Task description:
From the entries below, output the line with "black arrow: rotated 36 degrees clockwise" and each following line up to and including the line with "brown star: moved 4 px right, 2 px down", exactly as written.

Available data:
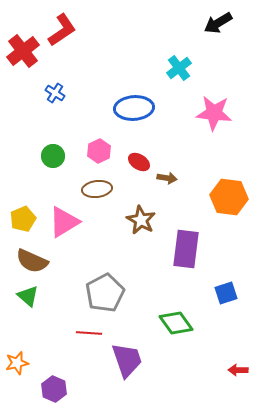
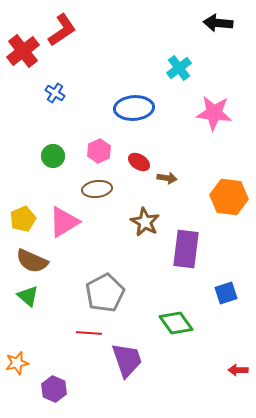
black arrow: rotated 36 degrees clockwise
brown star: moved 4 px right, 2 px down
--
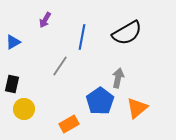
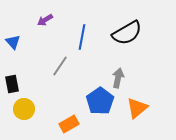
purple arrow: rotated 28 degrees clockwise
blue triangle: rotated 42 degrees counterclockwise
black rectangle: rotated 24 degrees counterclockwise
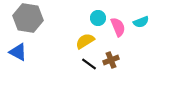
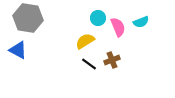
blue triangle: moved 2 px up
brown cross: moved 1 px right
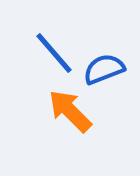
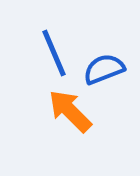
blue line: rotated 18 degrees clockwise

Output of the exercise:
black arrow: rotated 36 degrees clockwise
brown star: moved 4 px right, 2 px down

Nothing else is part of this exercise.